WORK TO COMPLETE: When the line containing "(966, 512) = (522, 93): white" appears in the entries below, begin printing there and stop after the line containing "camera: 10 degrees left, 10 degrees up"; print each of those lines exactly and no other line.

RECORDS below:

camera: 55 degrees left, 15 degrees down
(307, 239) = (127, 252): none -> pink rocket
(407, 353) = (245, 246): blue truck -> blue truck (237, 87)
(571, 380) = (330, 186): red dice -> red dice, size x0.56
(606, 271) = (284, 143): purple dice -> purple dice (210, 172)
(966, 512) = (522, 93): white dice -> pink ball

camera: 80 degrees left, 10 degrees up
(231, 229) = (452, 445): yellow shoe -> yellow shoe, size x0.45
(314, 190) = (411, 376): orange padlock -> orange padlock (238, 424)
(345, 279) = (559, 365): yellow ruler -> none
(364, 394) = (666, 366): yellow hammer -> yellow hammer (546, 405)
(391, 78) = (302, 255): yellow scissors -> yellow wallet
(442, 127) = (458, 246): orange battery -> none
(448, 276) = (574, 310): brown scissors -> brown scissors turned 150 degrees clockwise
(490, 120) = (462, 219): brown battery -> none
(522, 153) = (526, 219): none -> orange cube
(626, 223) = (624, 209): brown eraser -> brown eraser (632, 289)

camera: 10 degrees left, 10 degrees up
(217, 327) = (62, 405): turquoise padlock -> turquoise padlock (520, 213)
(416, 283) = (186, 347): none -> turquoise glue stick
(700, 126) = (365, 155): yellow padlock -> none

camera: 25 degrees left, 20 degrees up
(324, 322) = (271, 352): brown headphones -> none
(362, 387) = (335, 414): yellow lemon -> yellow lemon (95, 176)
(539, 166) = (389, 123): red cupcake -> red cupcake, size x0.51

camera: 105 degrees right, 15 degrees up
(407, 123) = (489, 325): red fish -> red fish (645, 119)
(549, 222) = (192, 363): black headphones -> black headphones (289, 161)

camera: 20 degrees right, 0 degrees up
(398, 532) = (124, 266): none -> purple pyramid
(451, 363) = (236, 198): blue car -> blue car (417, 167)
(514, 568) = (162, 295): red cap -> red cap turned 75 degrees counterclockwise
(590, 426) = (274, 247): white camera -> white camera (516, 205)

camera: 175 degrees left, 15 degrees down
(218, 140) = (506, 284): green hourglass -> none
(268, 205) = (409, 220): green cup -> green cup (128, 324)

End of RECORDS.

REPLY:
(966, 512) = (522, 93): white dice -> pink ball

camera: 80 degrees left, 10 degrees up
(231, 229) = (452, 445): yellow shoe -> yellow shoe, size x0.45
(314, 190) = (411, 376): orange padlock -> orange padlock (238, 424)
(345, 279) = (559, 365): yellow ruler -> none
(364, 394) = (666, 366): yellow hammer -> yellow hammer (546, 405)
(391, 78) = (302, 255): yellow scissors -> yellow wallet
(442, 127) = (458, 246): orange battery -> none
(448, 276) = (574, 310): brown scissors -> brown scissors turned 150 degrees clockwise
(490, 120) = (462, 219): brown battery -> none
(522, 153) = (526, 219): none -> orange cube
(626, 223) = (624, 209): brown eraser -> brown eraser (632, 289)

camera: 10 degrees left, 10 degrees up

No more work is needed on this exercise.